• _TASK GOAL_
Given the records underneath, please repeat exactly the lines from the line with "camera: 120 degrees left, 5 degrees down" through the line with "colour: yellow_fefeman 16", passing over any picture.

EXTRACTED RECORDS section start

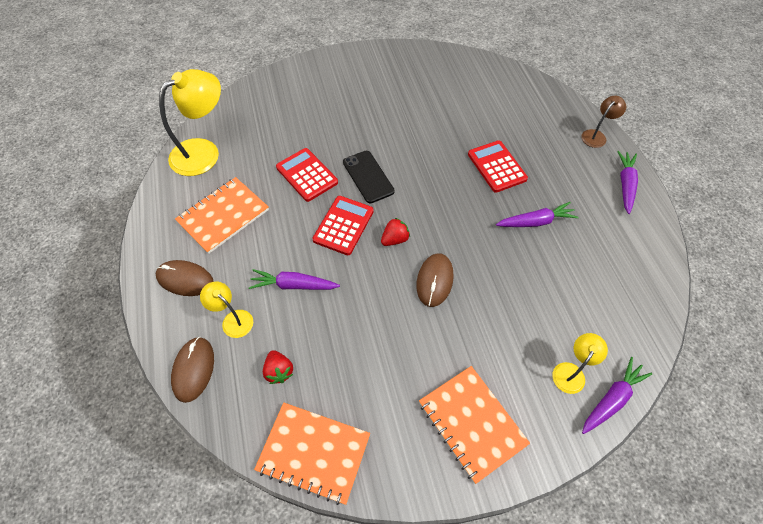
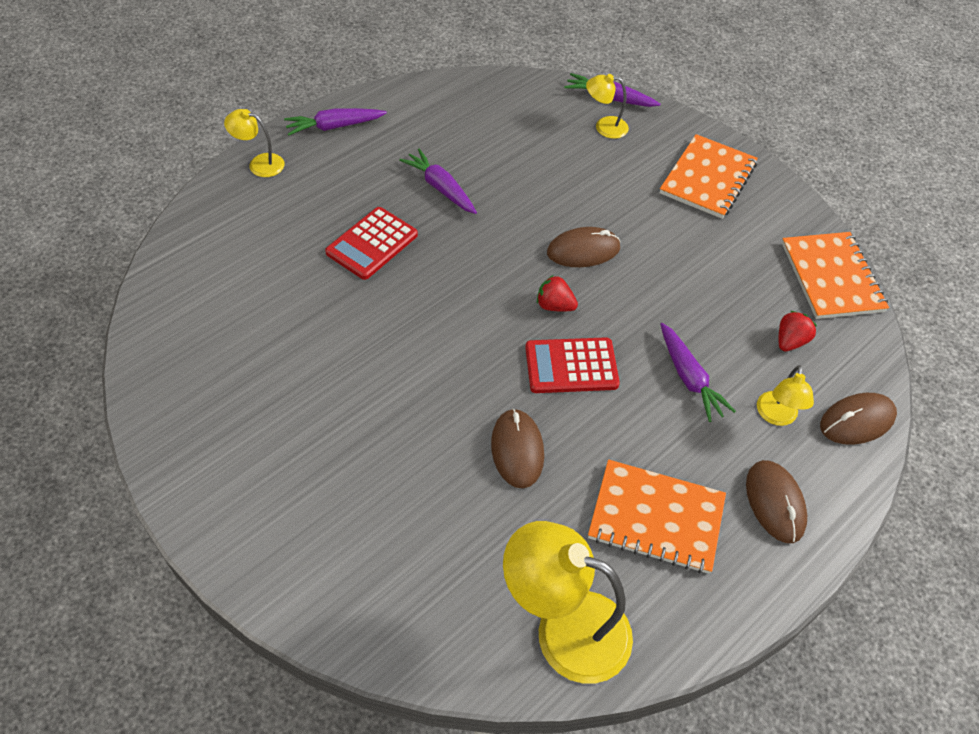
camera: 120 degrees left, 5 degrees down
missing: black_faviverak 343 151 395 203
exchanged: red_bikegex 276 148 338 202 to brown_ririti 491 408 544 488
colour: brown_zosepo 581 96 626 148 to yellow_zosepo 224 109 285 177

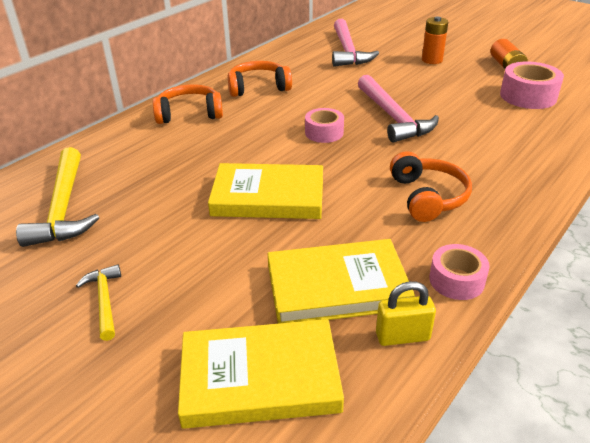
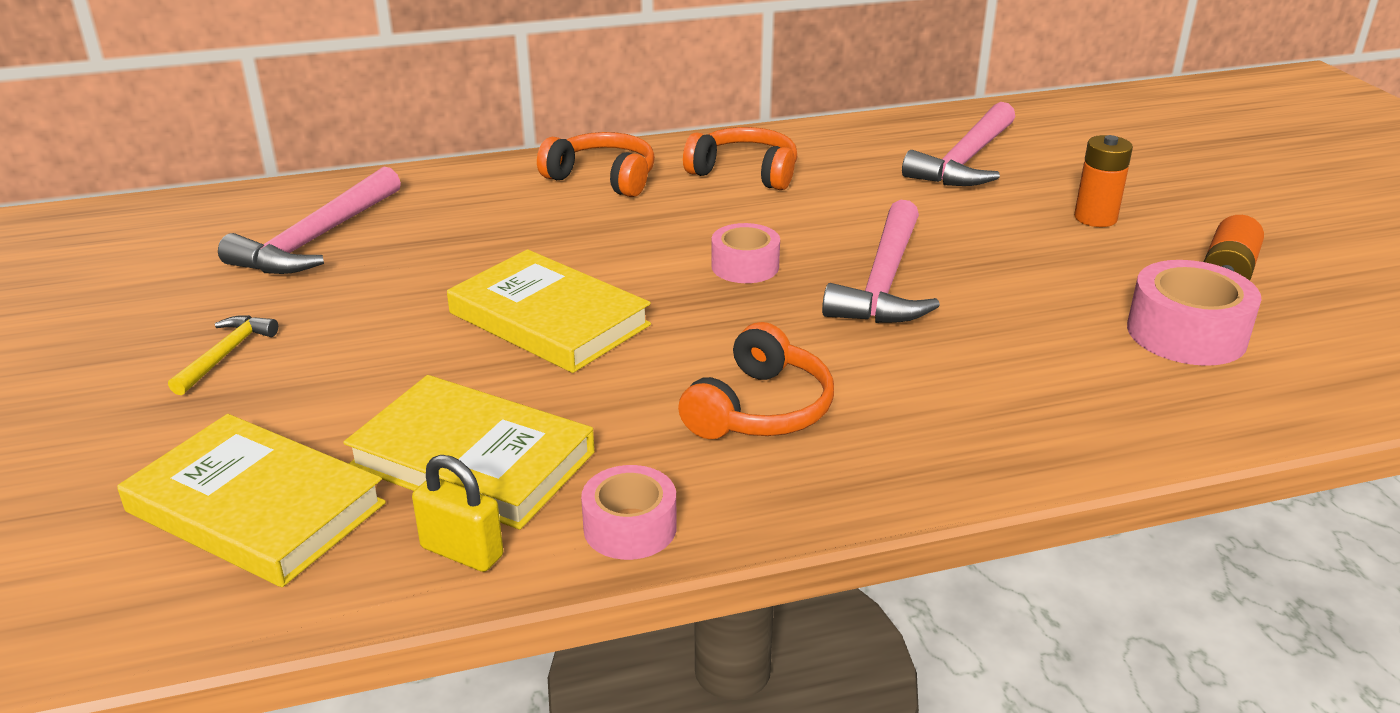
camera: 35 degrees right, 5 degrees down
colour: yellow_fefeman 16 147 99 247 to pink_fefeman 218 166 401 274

EXTRACTED RECORDS section end
EXTRACTED RECORDS section start

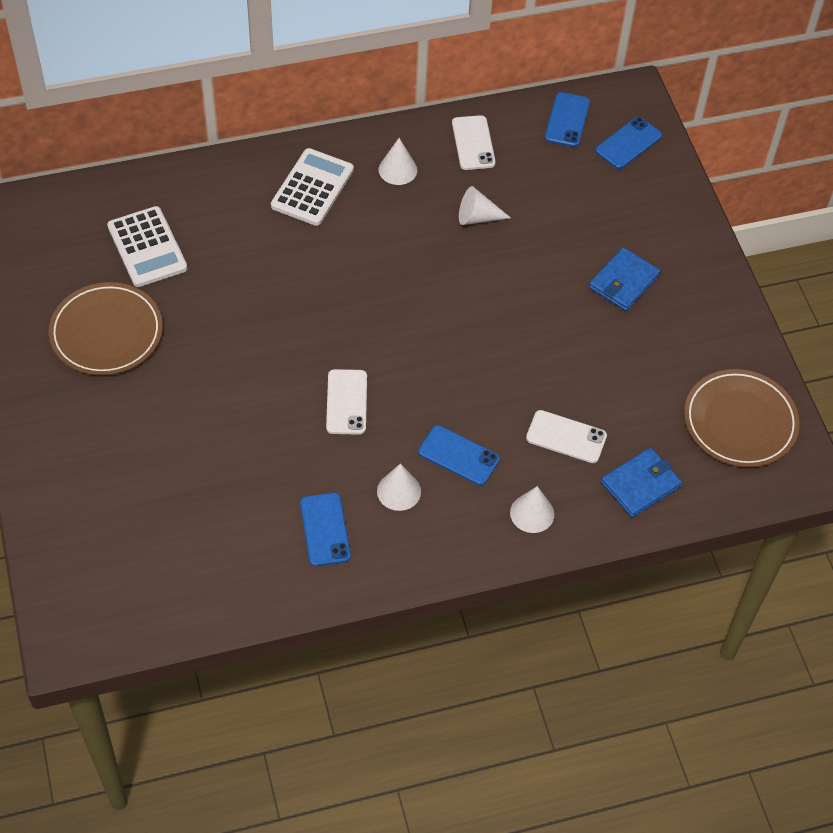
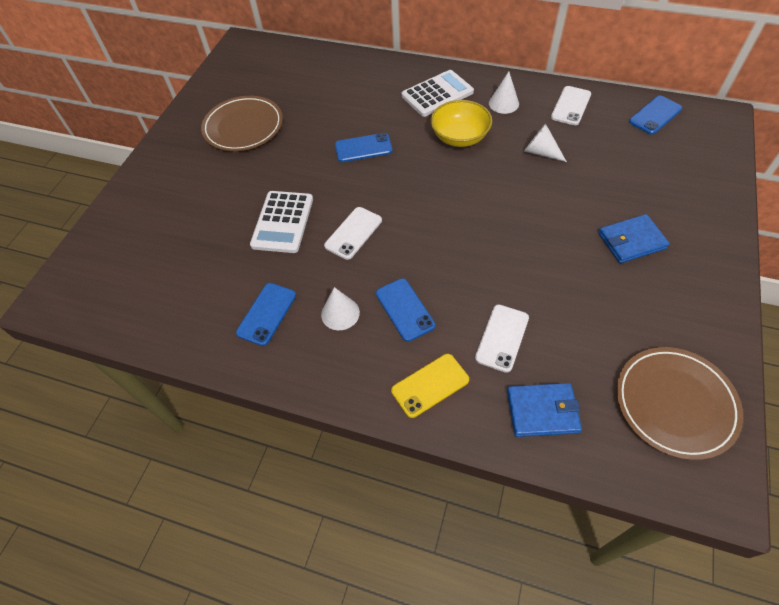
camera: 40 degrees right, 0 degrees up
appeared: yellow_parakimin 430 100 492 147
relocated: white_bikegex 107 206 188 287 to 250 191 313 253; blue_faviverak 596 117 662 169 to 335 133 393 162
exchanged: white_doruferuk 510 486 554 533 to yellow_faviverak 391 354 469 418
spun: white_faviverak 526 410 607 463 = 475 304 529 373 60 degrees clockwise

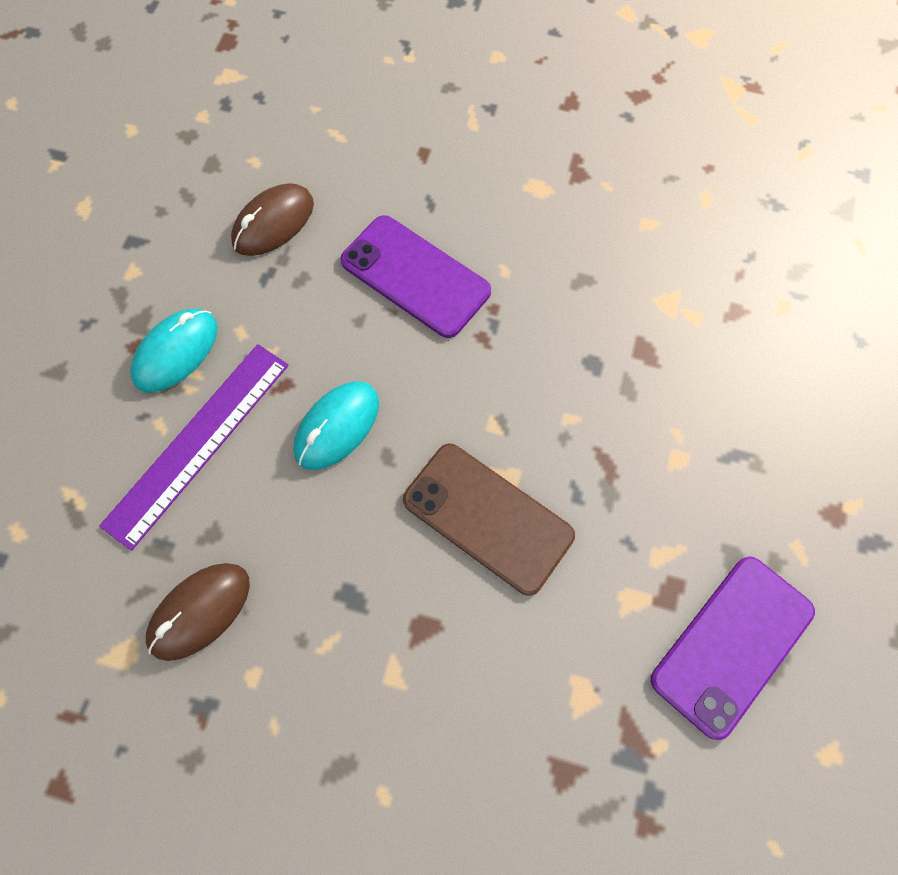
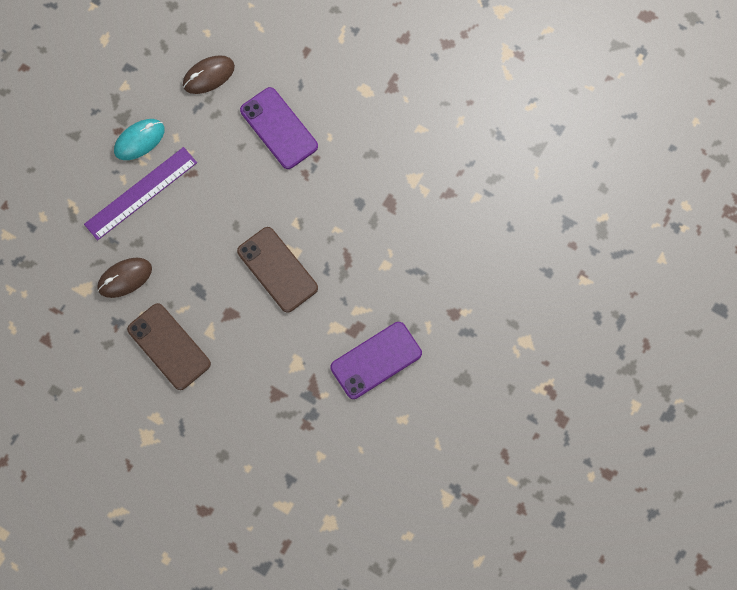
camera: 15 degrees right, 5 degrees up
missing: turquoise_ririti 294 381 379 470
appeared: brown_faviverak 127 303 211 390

EXTRACTED RECORDS section end
EXTRACTED RECORDS section start

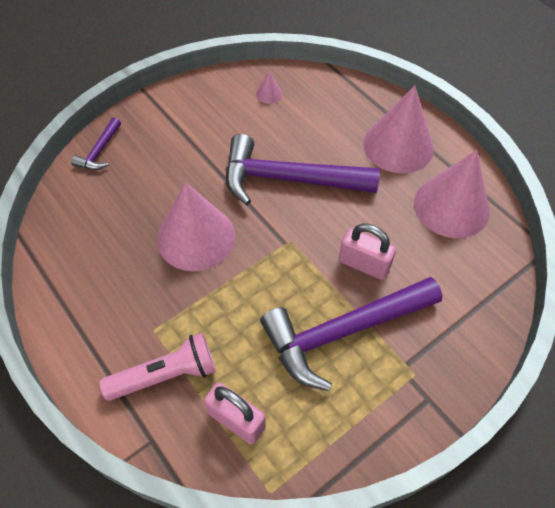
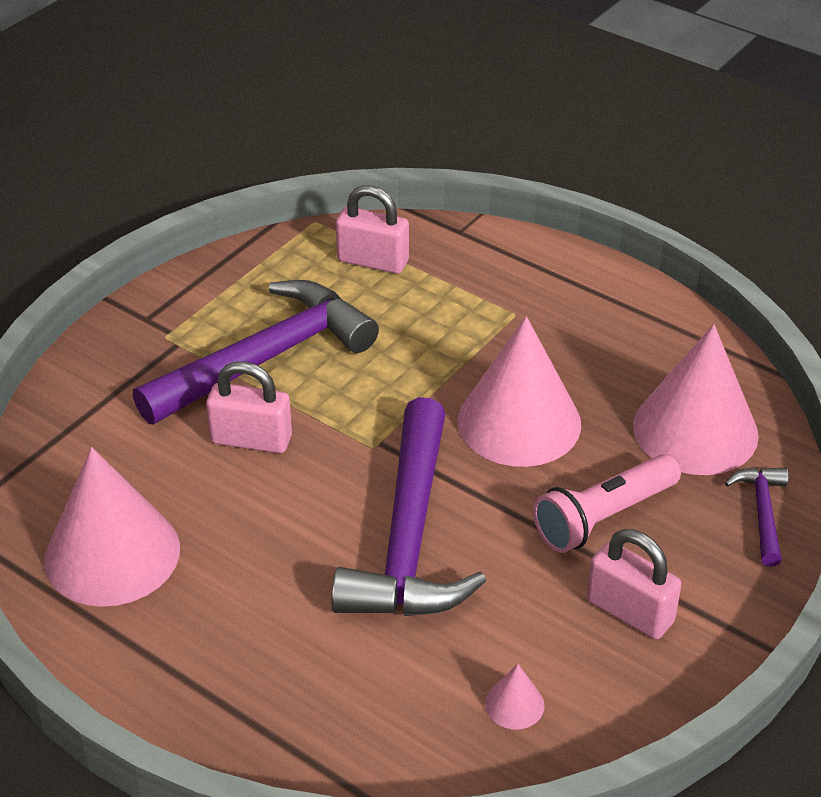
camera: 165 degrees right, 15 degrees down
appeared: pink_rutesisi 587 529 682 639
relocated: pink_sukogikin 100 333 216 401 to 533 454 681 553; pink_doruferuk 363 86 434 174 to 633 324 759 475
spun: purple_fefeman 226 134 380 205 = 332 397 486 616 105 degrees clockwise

EXTRACTED RECORDS section end

• _ANSWER BELOW_
camera: 120 degrees left, 5 degrees down
missing: black_faviverak 343 151 395 203
exchanged: red_bikegex 276 148 338 202 to brown_ririti 491 408 544 488
colour: brown_zosepo 581 96 626 148 to yellow_zosepo 224 109 285 177

camera: 35 degrees right, 5 degrees down
colour: yellow_fefeman 16 147 99 247 to pink_fefeman 218 166 401 274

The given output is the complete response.